**Your objective**
The expected output is each line below containing "purple", copied in full.

**Extracted information**
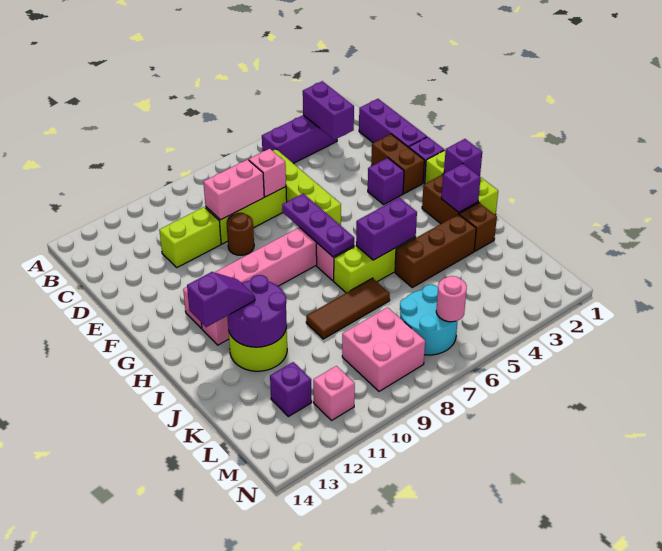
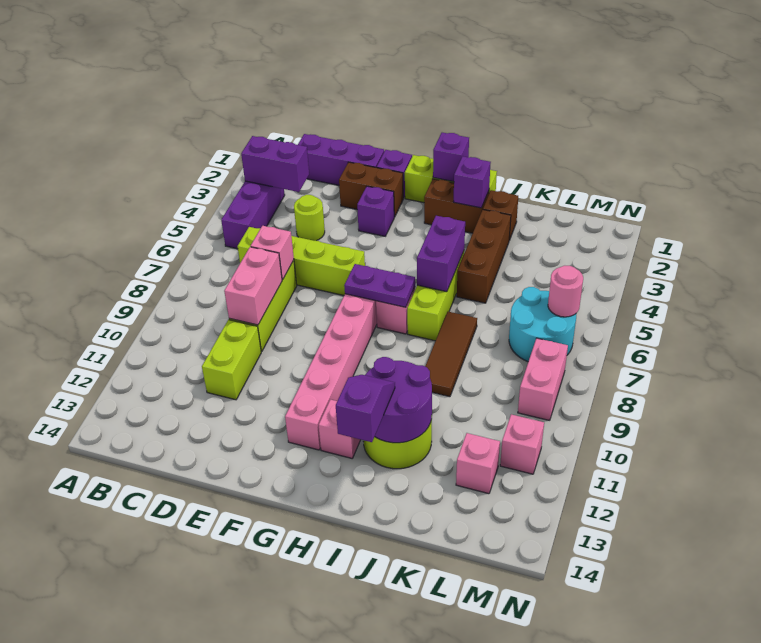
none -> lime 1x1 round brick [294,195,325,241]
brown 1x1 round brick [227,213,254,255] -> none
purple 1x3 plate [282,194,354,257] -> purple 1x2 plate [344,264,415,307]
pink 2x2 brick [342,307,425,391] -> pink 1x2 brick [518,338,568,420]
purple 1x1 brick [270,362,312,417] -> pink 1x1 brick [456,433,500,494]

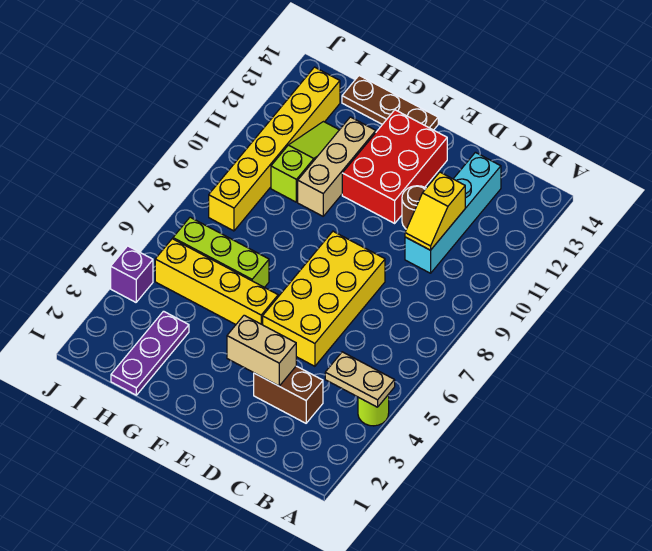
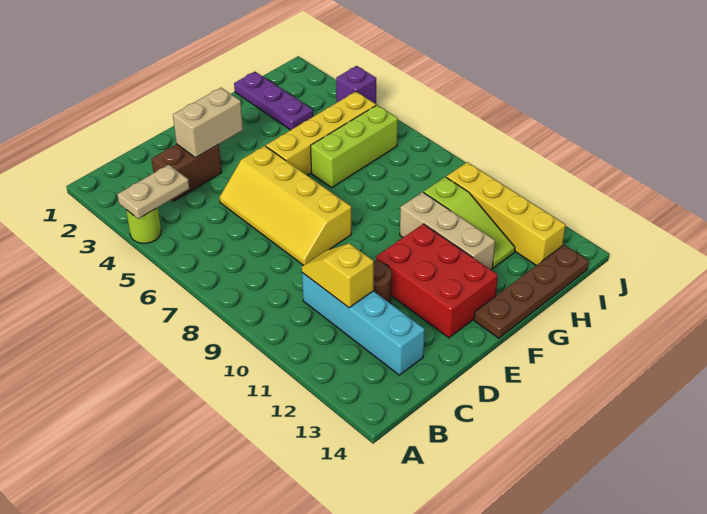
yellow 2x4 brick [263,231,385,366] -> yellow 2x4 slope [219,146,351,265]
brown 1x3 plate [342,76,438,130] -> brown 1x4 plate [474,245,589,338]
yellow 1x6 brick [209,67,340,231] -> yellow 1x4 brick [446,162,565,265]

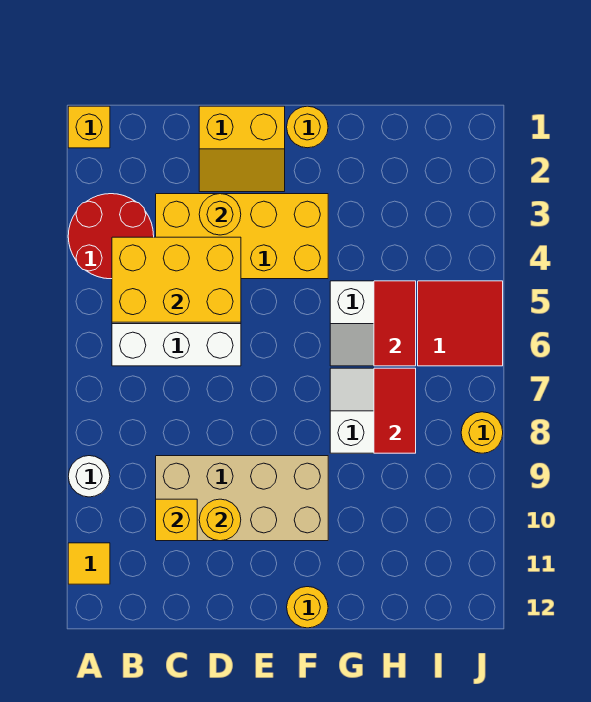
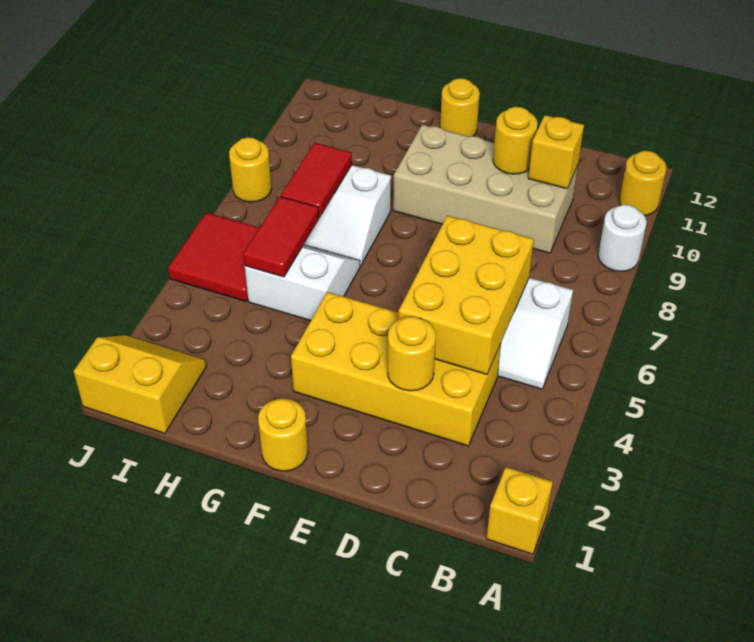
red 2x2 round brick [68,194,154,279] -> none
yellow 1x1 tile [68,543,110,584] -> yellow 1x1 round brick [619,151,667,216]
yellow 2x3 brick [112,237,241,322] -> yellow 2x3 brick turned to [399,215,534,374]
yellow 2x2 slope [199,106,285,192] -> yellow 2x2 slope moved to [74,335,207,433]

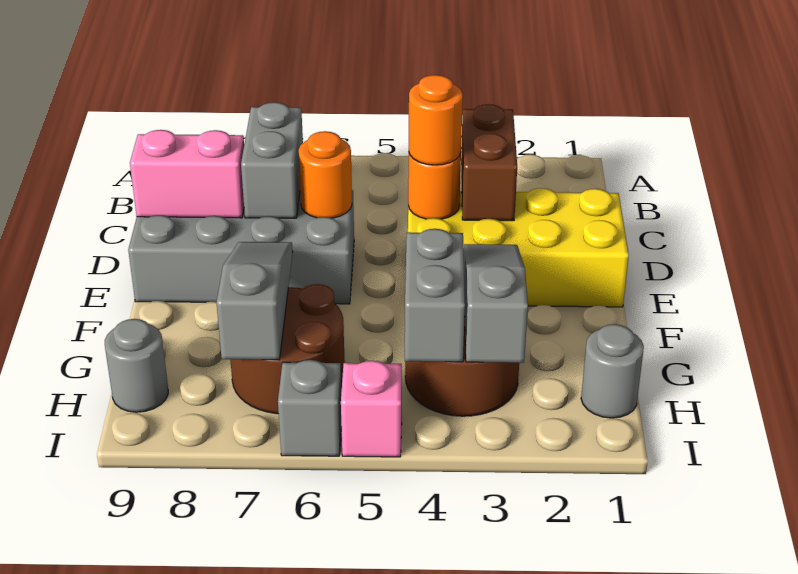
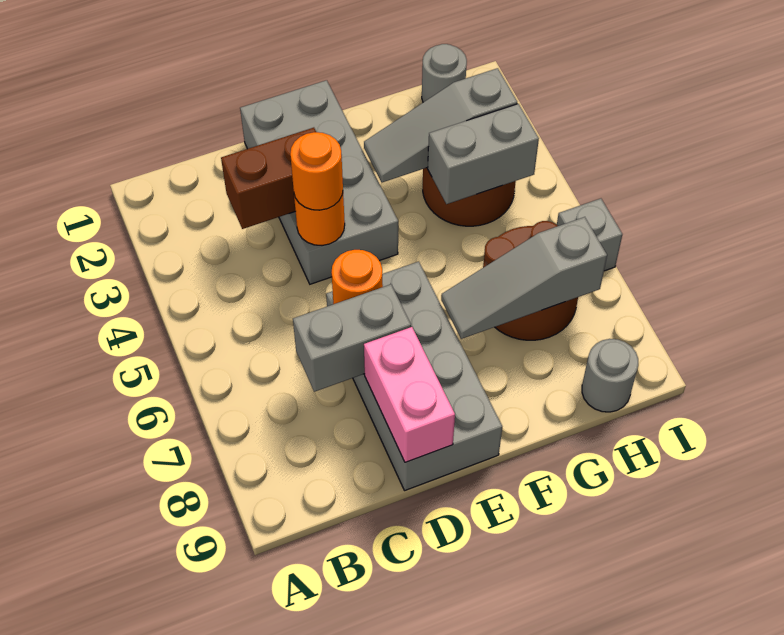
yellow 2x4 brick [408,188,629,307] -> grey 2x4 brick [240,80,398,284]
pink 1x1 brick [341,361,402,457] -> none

**Exercise response**
purple 1x3 plate [282,194,354,257] -> purple 1x2 plate [344,264,415,307]
purple 1x1 brick [270,362,312,417] -> pink 1x1 brick [456,433,500,494]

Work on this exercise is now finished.